- Exercise aim
Return only the stretch of the material below that begins with the line containing "camera: 145 degrees right, 10 degrees up" and ends with the line containing "(796, 593) = (233, 194): red", exactly; both of those lines belong to it.

- Records shown
= = =

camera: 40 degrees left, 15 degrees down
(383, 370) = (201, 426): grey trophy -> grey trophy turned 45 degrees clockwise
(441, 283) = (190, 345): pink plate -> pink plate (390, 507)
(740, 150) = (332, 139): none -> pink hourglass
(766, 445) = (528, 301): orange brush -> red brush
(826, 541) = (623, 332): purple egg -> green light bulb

= = =

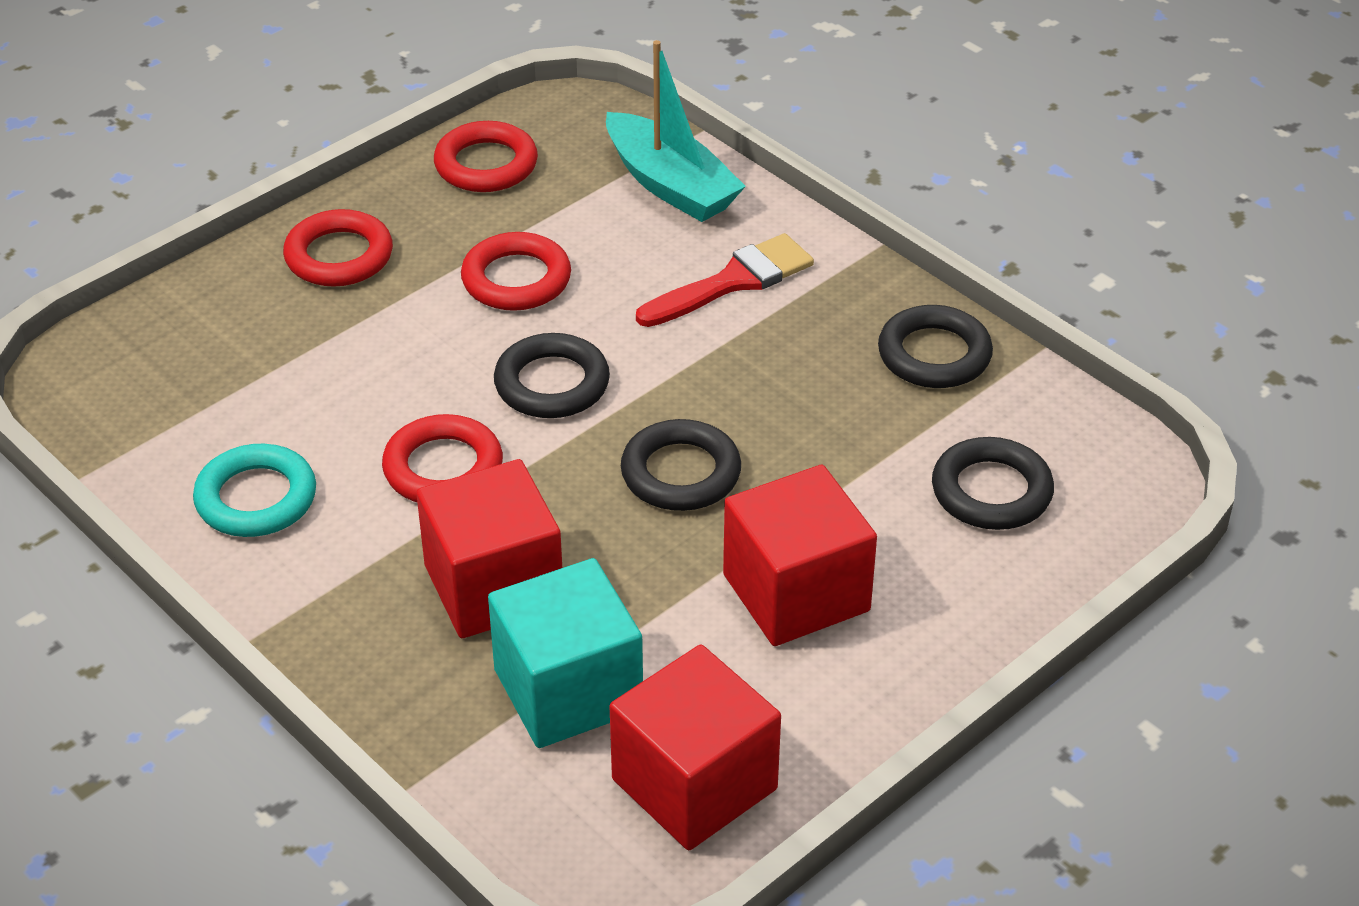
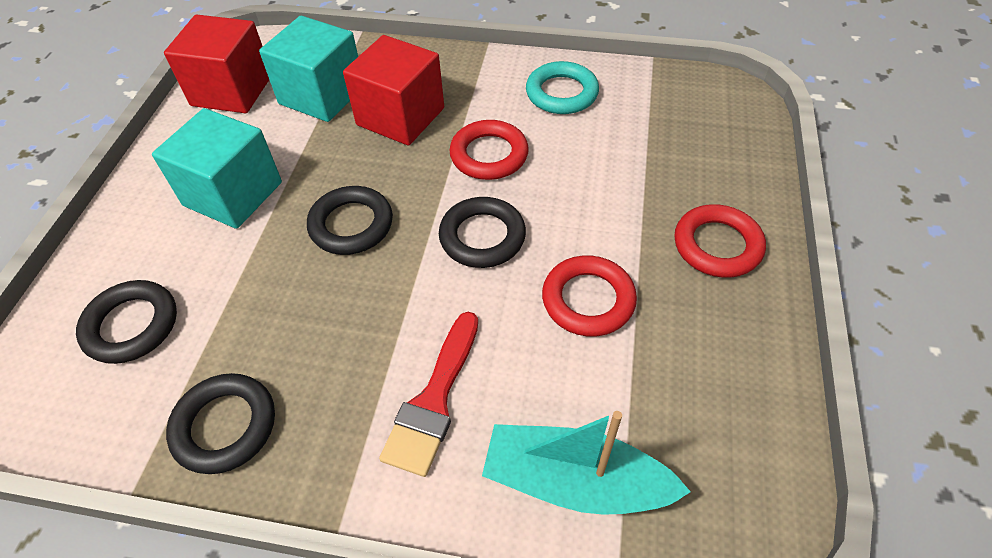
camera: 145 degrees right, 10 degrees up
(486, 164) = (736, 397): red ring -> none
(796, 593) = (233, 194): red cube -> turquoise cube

= = =

- Expected answer
camera: 145 degrees right, 10 degrees up
(486, 164) = (736, 397): red ring -> none
(796, 593) = (233, 194): red cube -> turquoise cube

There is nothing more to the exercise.